### WHAT THIS TASK INVOLVES
Type out the lines below exactly, from the first through the line holding "U2 pin in+: n2 -> 3V3", and include no pictures.

### SOURCE DATA
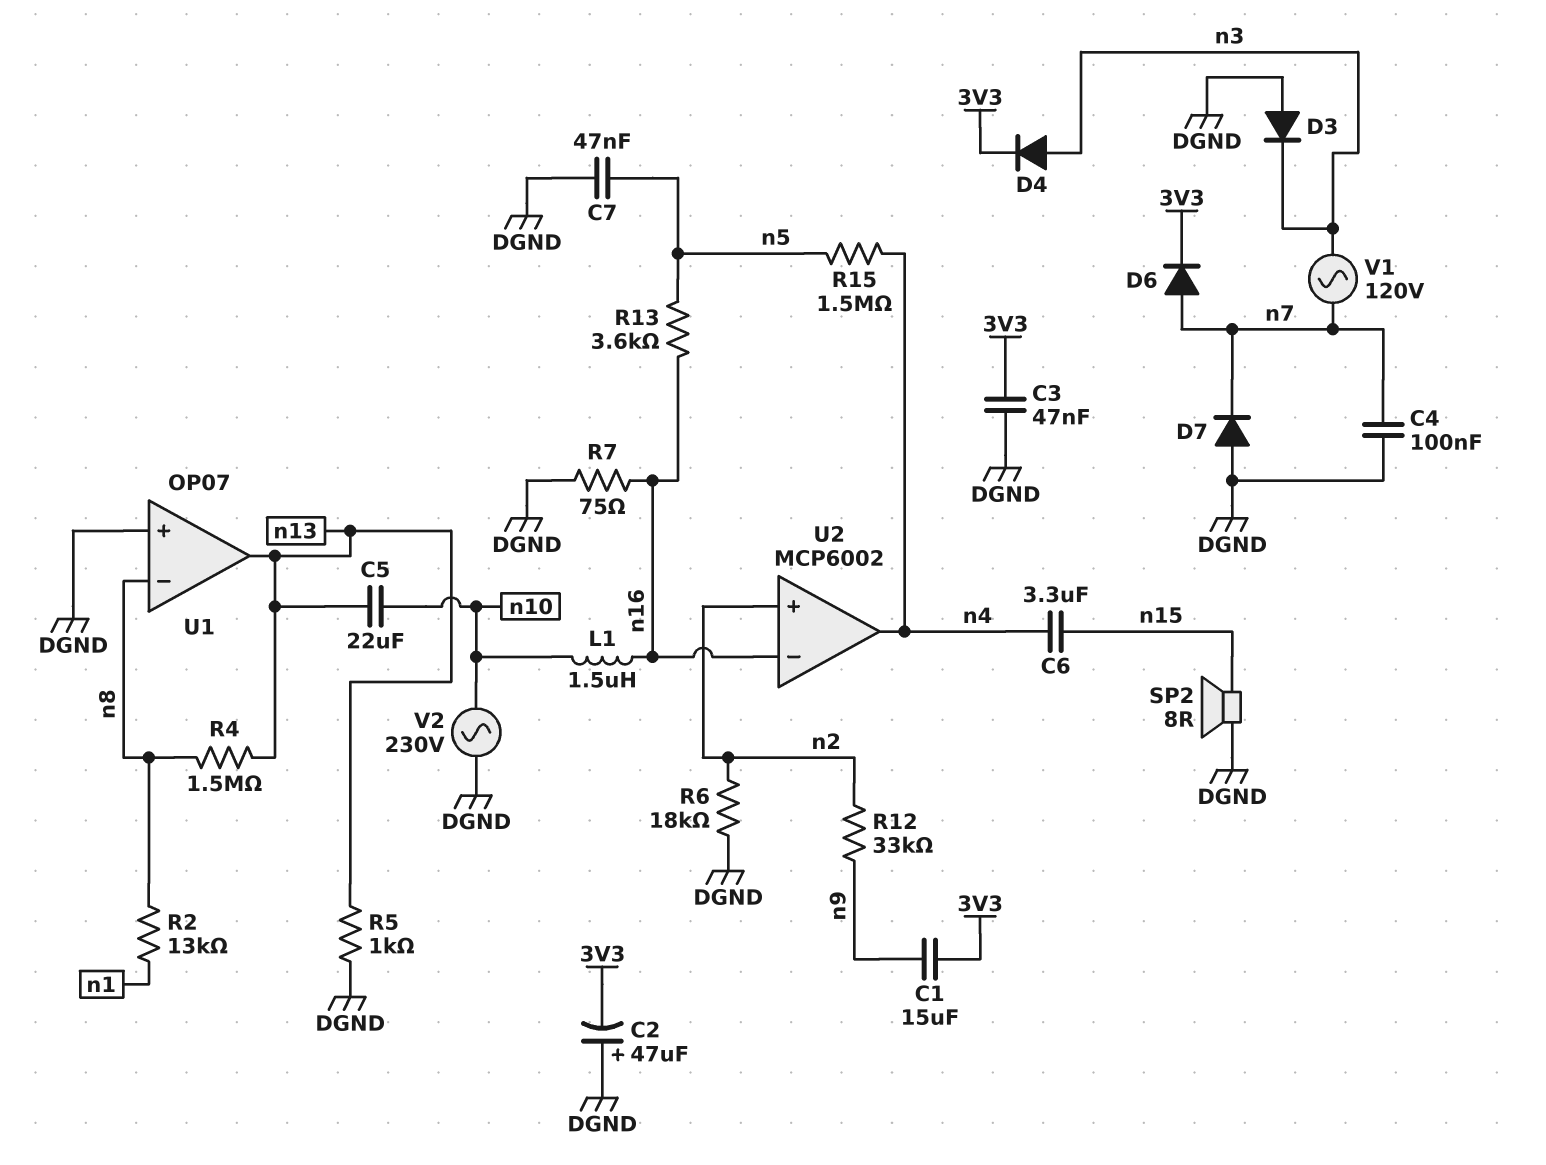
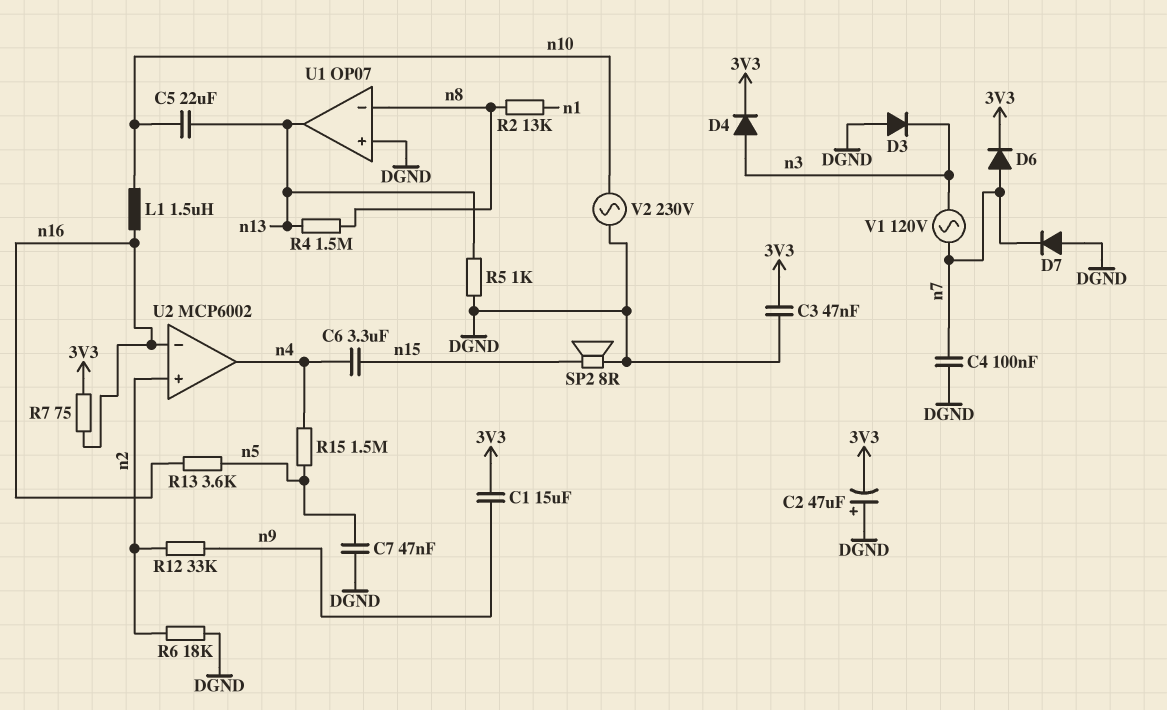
R7: 75 (DGND, n16) -> 75 (3V3, n16)

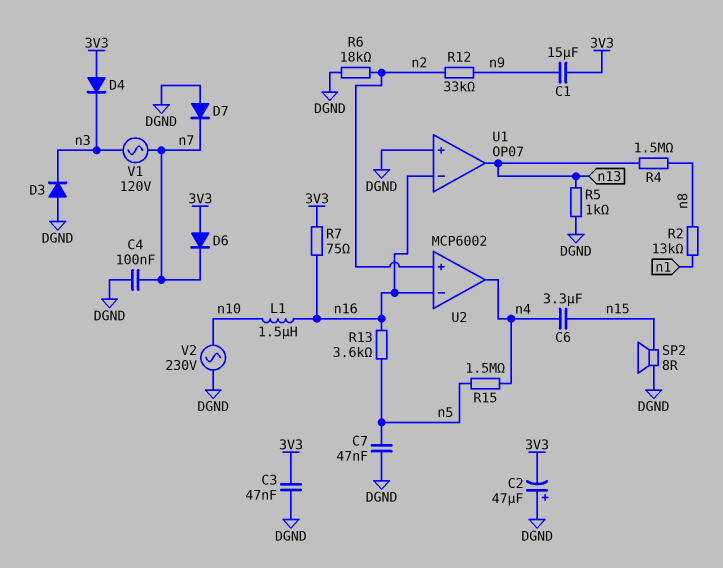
C5: 22uF (n10, n13) -> none
D4: diode (A n3, K 3V3) -> diode (A 3V3, K n3)
D6: diode (A n7, K 3V3) -> diode (A 3V3, K n7)
U1 pin in-: n8 -> n16

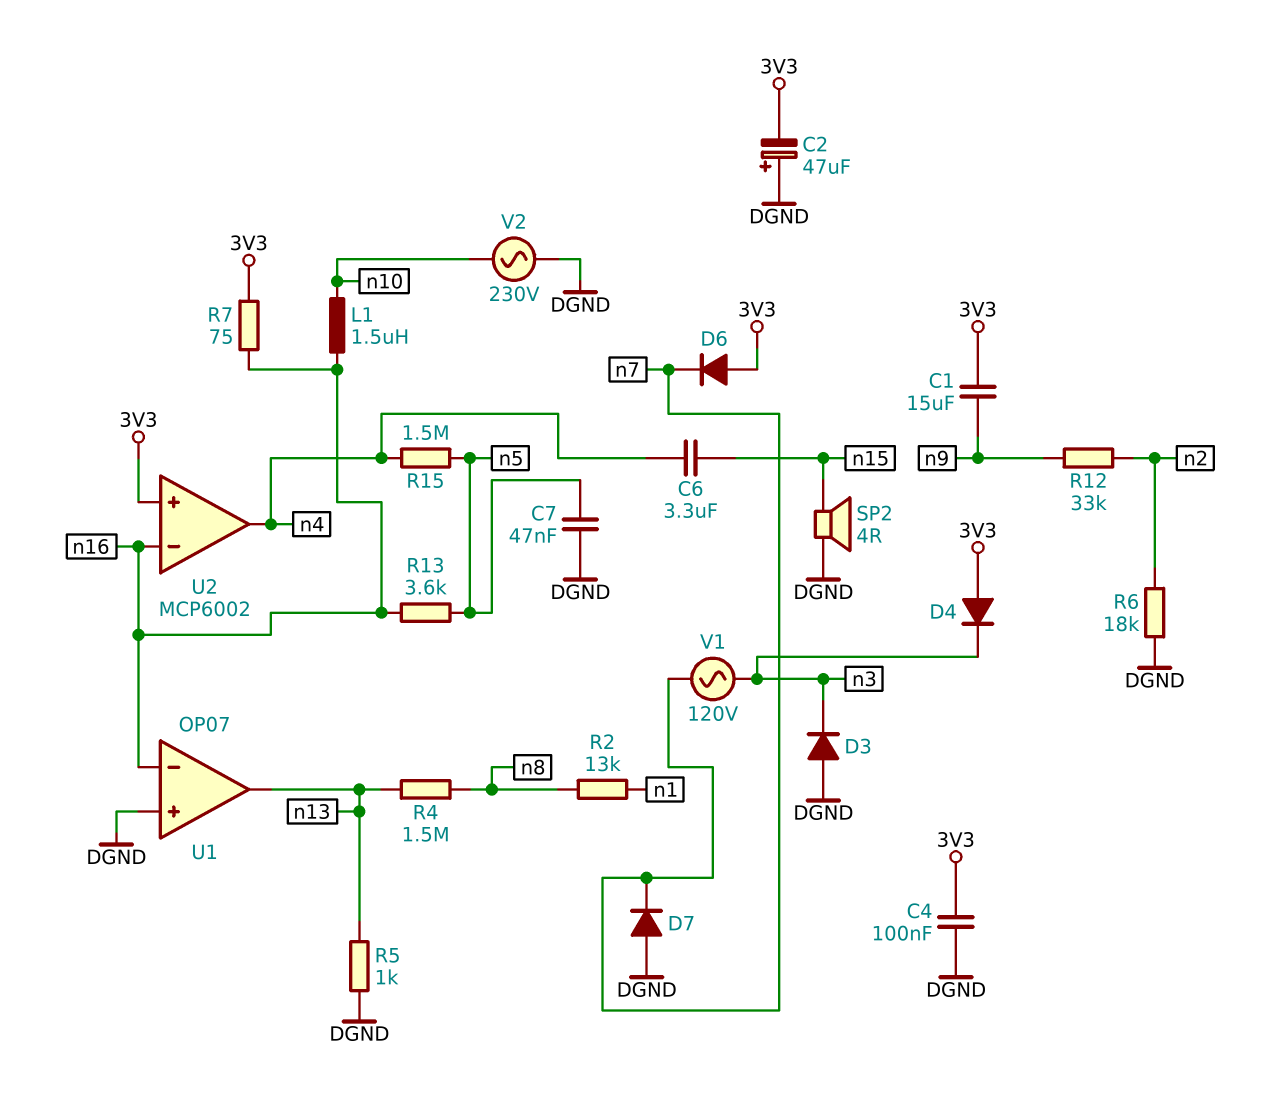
C3: 47nF (3V3, DGND) -> none
C4: 100nF (DGND, n7) -> 100nF (3V3, DGND)
SP2: speaker 8R (DGND, n15) -> speaker 4R (DGND, n15)
U2 pin in+: n2 -> 3V3

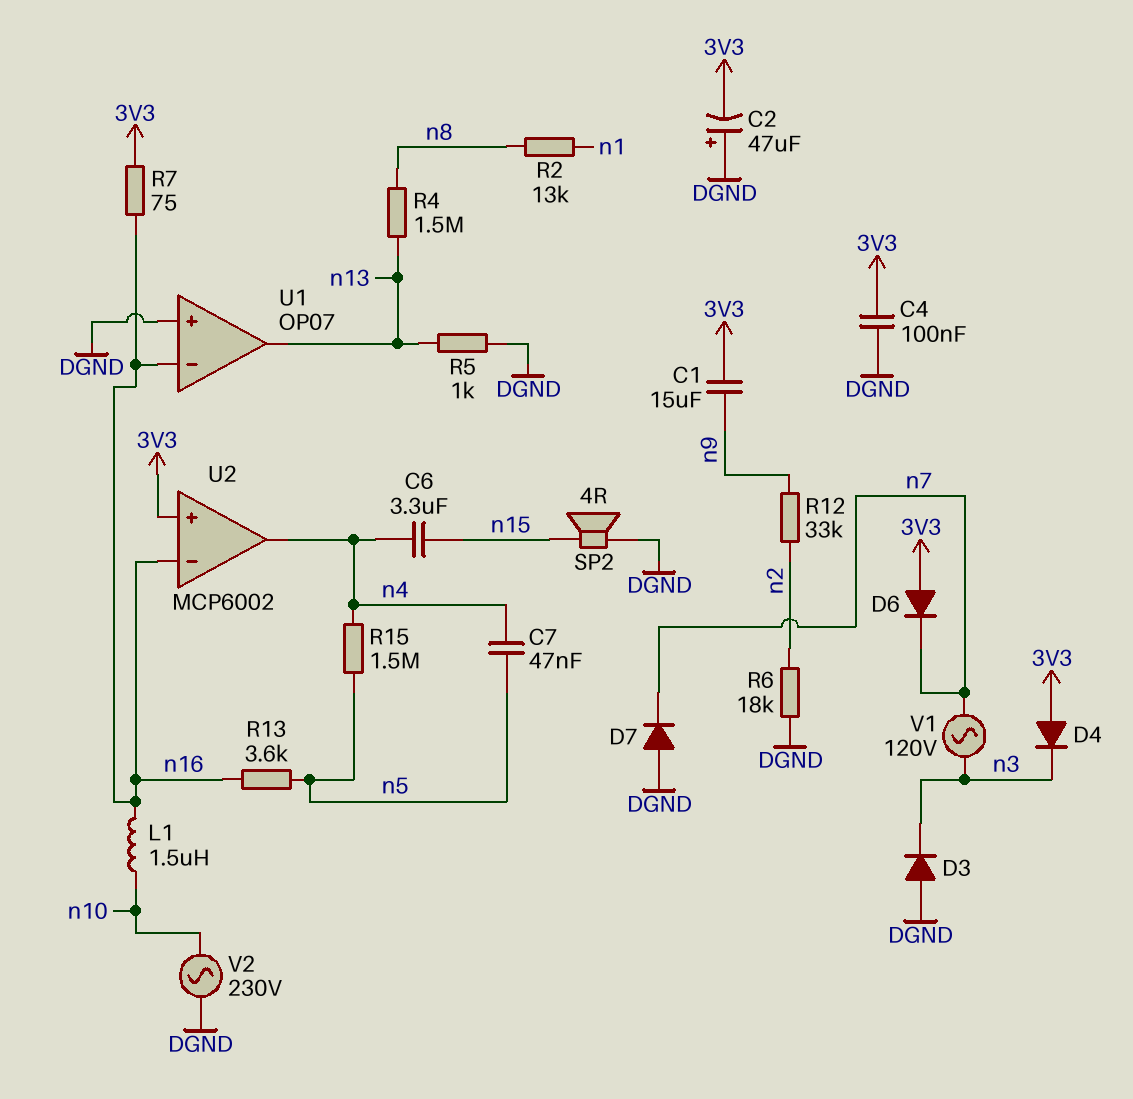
C7: 47nF (DGND, n5) -> 47nF (n4, n5)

### RESPONSE BELOW
R7: 75 (DGND, n16) -> 75 (3V3, n16)

C5: 22uF (n10, n13) -> none
D4: diode (A n3, K 3V3) -> diode (A 3V3, K n3)
D6: diode (A n7, K 3V3) -> diode (A 3V3, K n7)
U1 pin in-: n8 -> n16

C3: 47nF (3V3, DGND) -> none
C4: 100nF (DGND, n7) -> 100nF (3V3, DGND)
SP2: speaker 8R (DGND, n15) -> speaker 4R (DGND, n15)
U2 pin in+: n2 -> 3V3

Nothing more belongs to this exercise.